**Exercise:**
All pictures are to be excluded when the data below is output verbatim.

**Input records:**
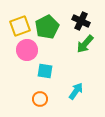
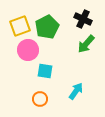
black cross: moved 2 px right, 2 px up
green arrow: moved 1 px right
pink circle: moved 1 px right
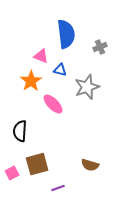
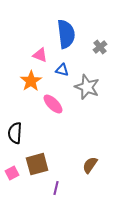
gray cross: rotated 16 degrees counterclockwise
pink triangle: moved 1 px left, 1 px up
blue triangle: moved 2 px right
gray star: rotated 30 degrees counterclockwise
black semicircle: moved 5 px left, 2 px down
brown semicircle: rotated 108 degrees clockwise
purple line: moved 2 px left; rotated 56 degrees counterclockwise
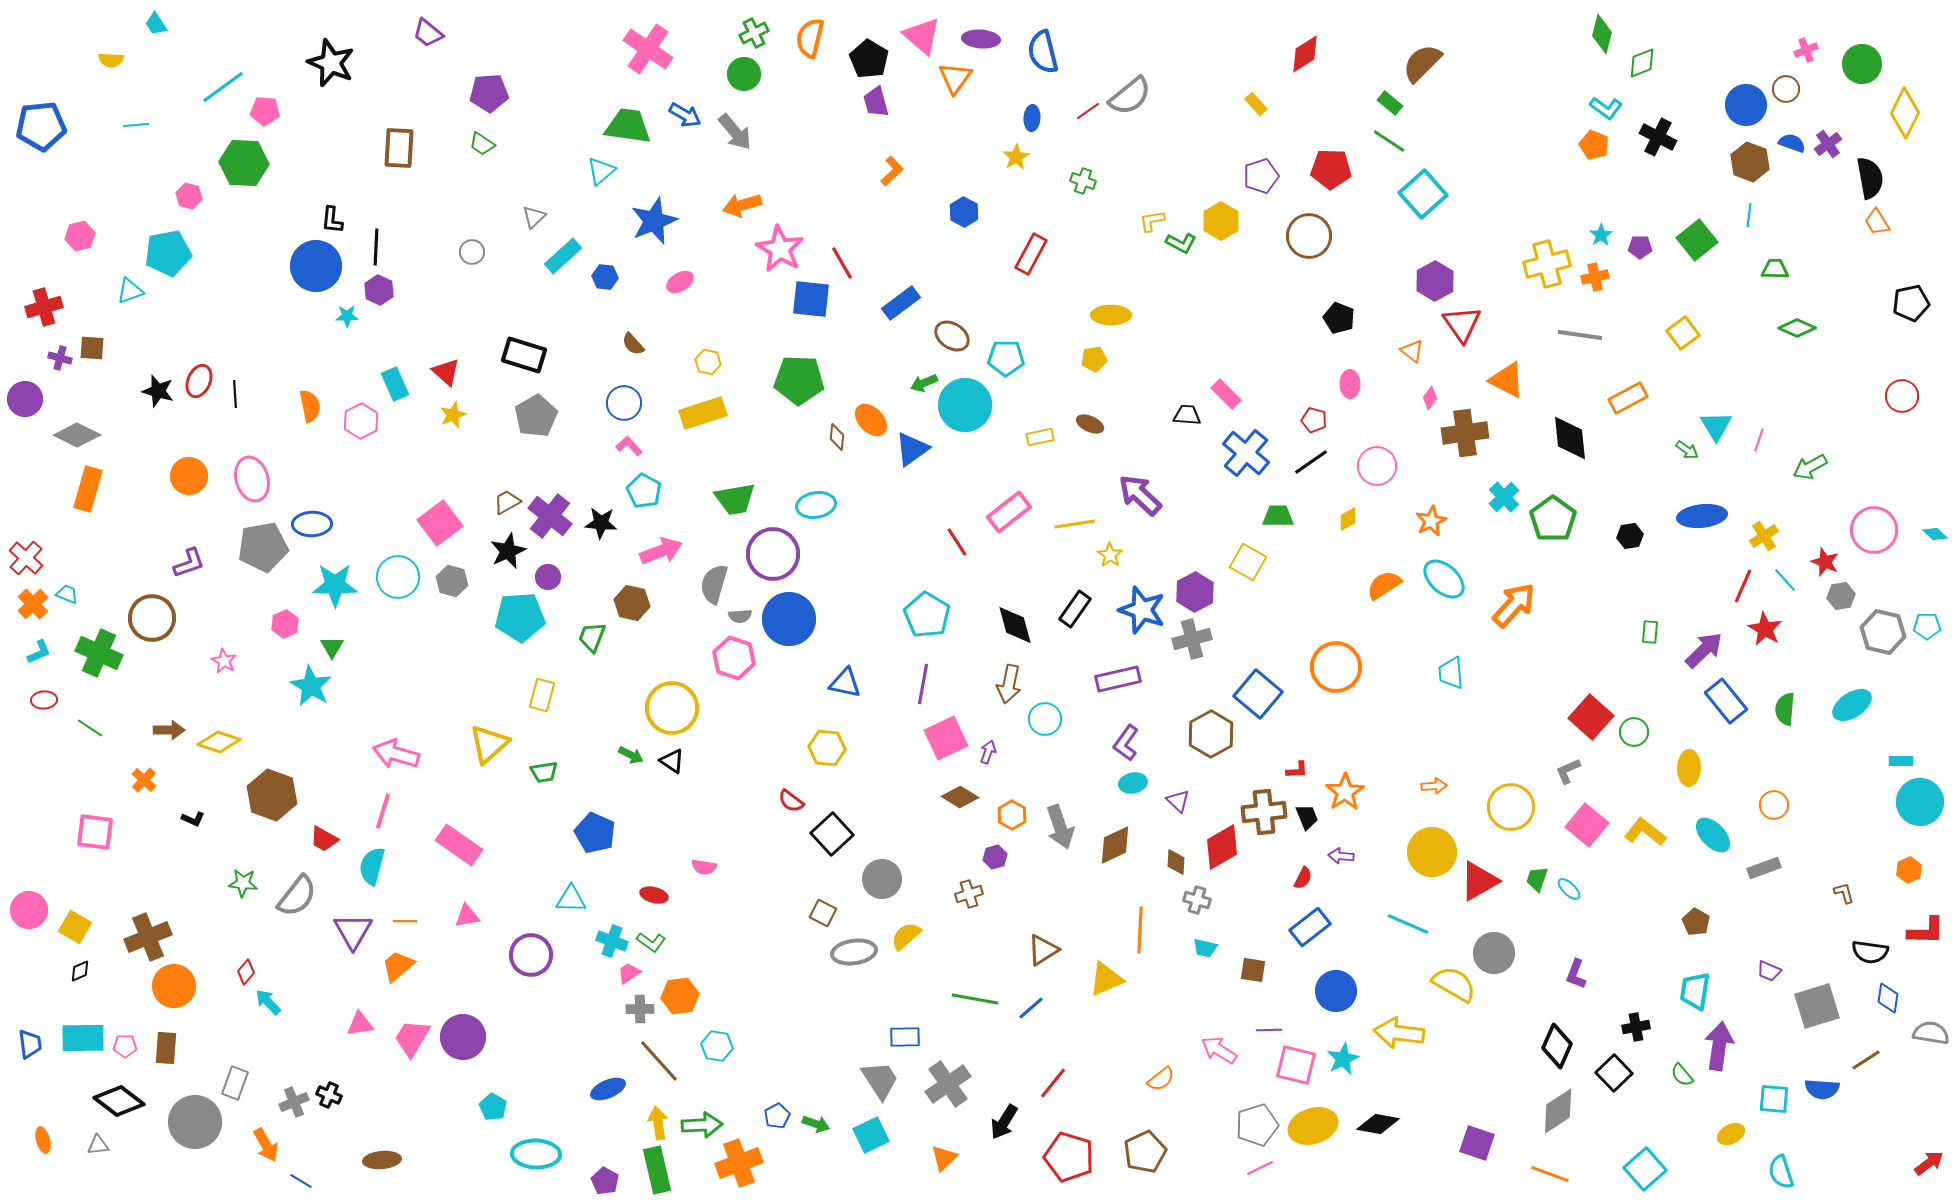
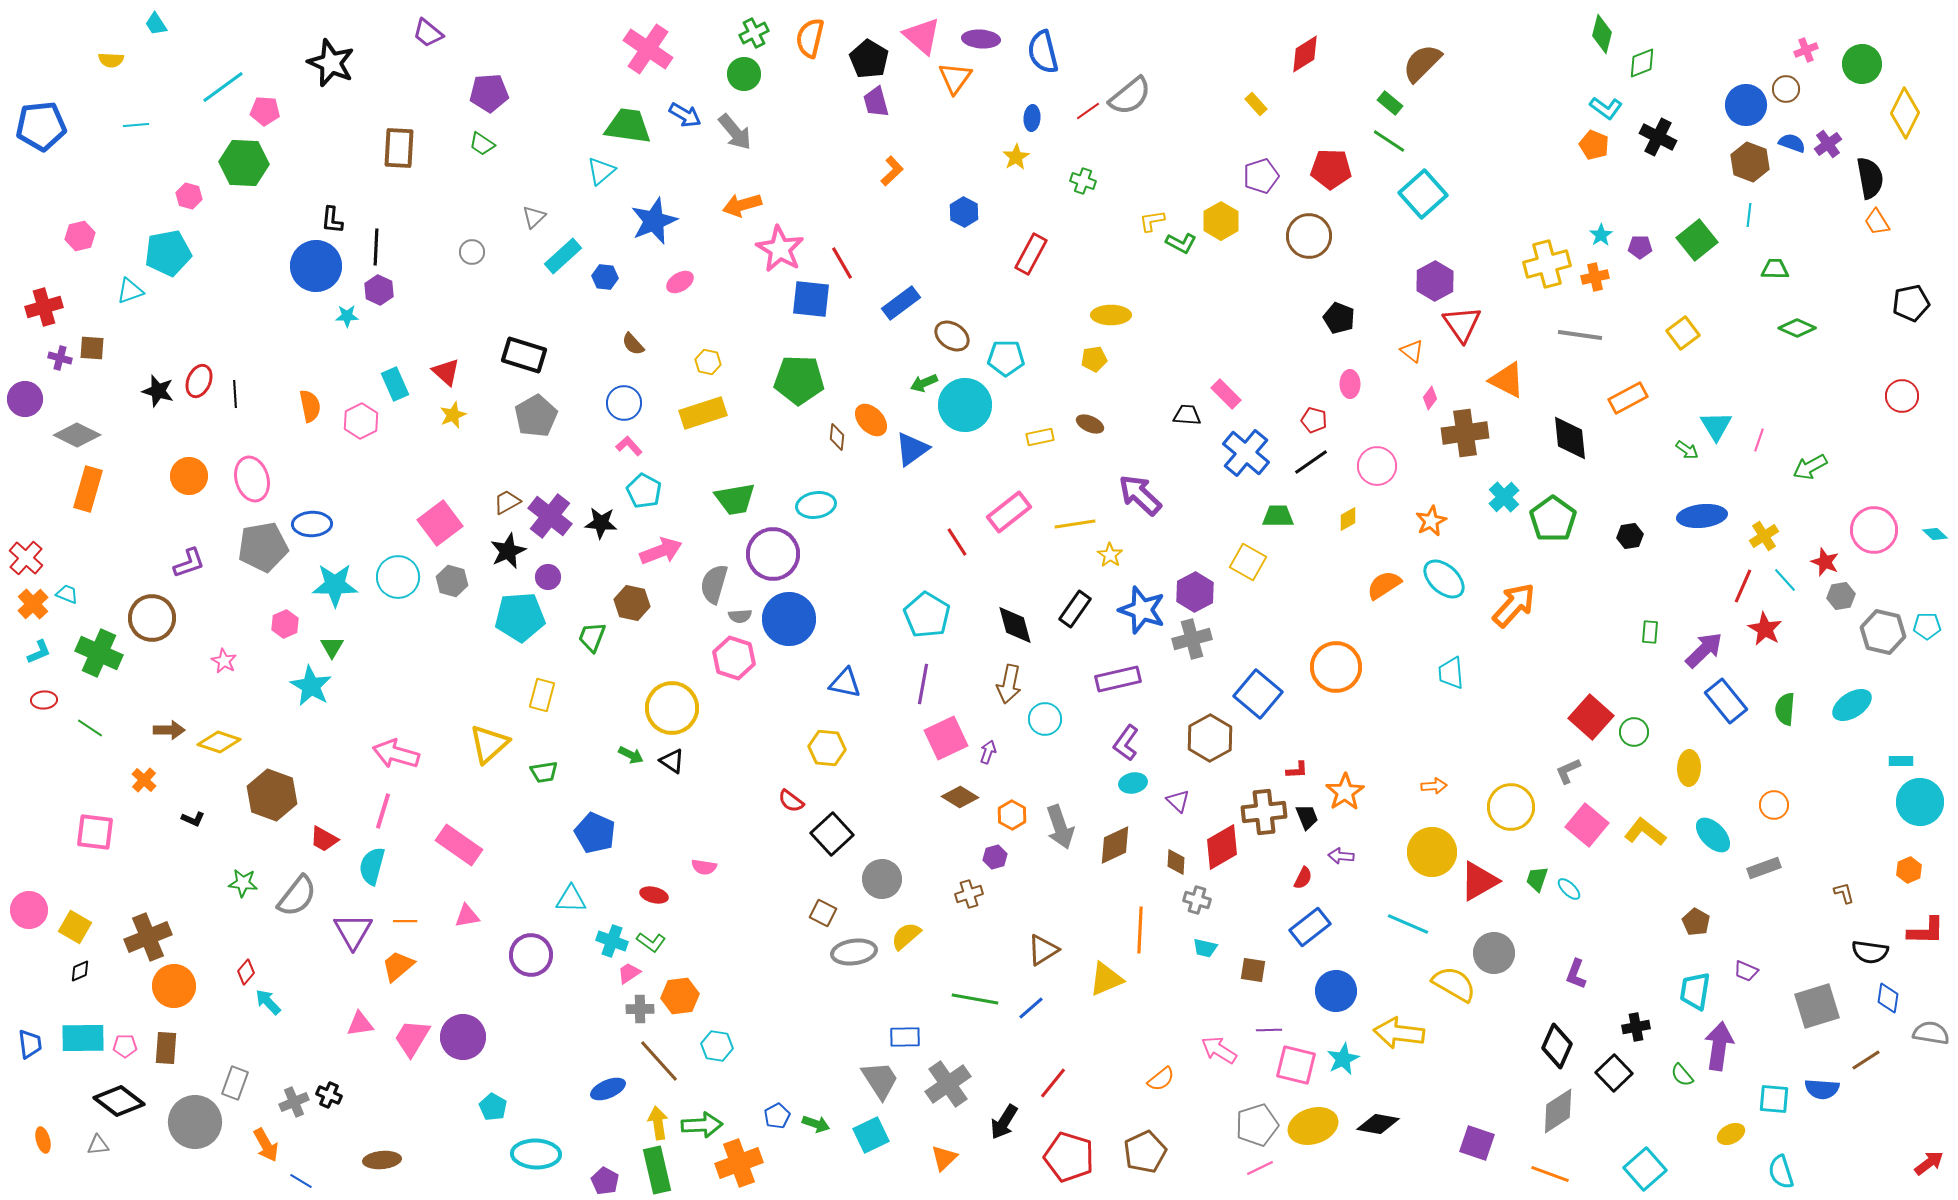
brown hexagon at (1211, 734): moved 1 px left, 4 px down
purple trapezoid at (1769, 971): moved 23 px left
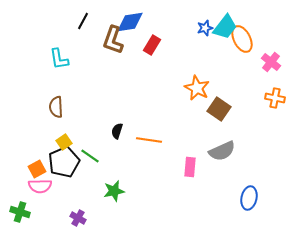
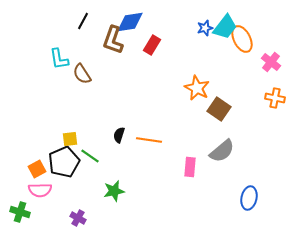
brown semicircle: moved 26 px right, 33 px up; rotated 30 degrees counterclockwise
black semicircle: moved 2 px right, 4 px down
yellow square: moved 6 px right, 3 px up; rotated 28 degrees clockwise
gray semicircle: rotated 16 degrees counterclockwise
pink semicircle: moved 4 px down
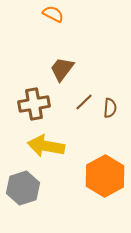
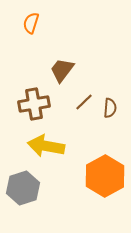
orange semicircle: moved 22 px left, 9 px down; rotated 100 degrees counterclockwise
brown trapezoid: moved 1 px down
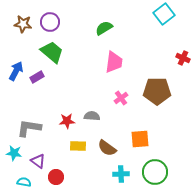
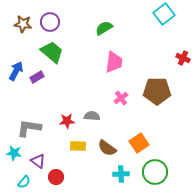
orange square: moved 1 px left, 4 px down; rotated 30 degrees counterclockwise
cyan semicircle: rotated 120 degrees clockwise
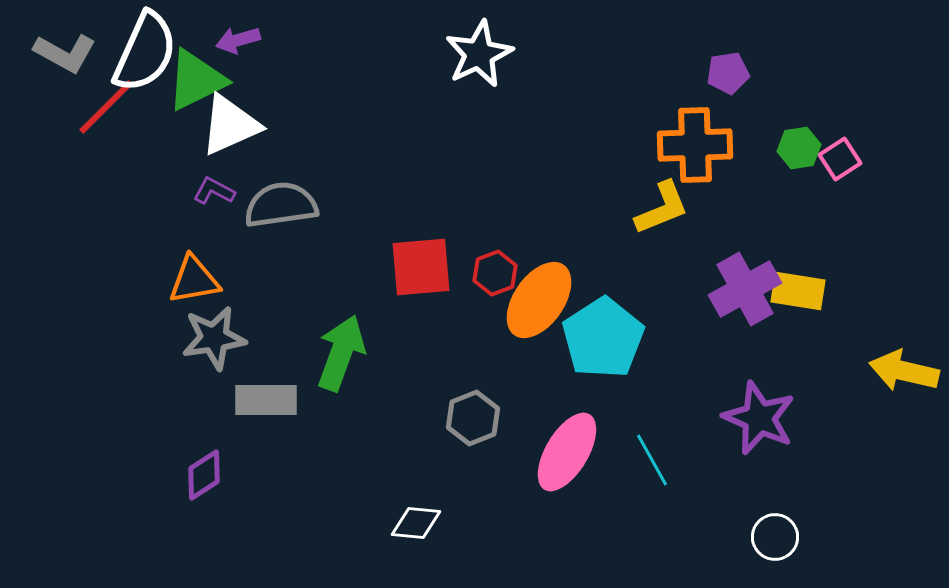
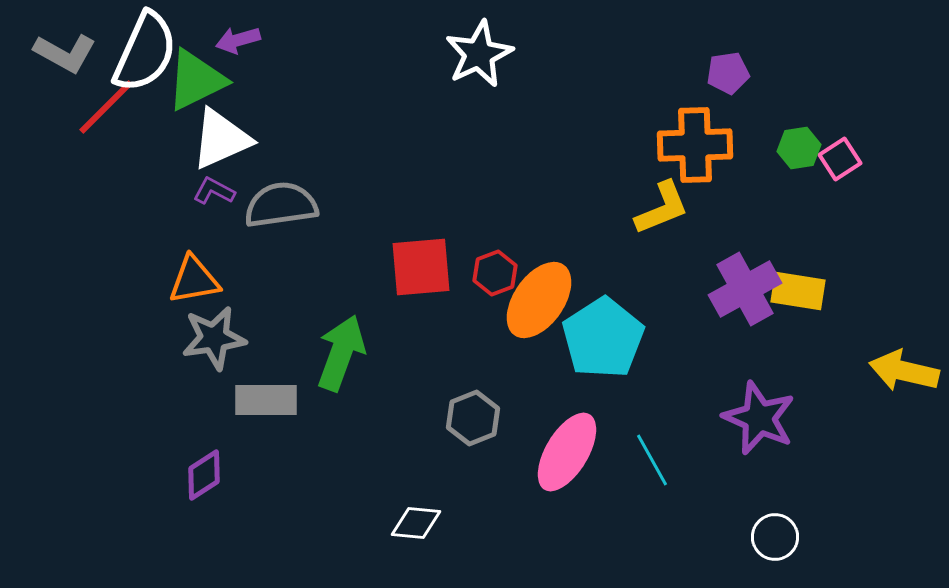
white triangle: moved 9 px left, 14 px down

**Solution:**
black cross: moved 2 px right, 2 px up
green arrow: moved 1 px right
pink circle: moved 1 px right
gray cross: rotated 16 degrees counterclockwise
pink triangle: moved 1 px left, 1 px up
blue triangle: moved 2 px right
gray star: rotated 30 degrees counterclockwise
black semicircle: moved 5 px left, 2 px down
brown semicircle: rotated 108 degrees clockwise
purple line: moved 2 px left; rotated 56 degrees counterclockwise
brown hexagon at (1211, 734): moved 1 px left, 4 px down
purple trapezoid at (1769, 971): moved 23 px left
brown semicircle: moved 26 px right, 33 px up; rotated 30 degrees counterclockwise
black semicircle: moved 2 px right, 4 px down
yellow square: moved 6 px right, 3 px up; rotated 28 degrees clockwise
gray semicircle: rotated 16 degrees counterclockwise
pink semicircle: moved 4 px down
orange semicircle: moved 22 px left, 9 px down; rotated 100 degrees counterclockwise
brown trapezoid: moved 1 px down
orange square: moved 1 px left, 4 px down; rotated 30 degrees counterclockwise
cyan semicircle: rotated 120 degrees clockwise
white triangle: moved 9 px left, 14 px down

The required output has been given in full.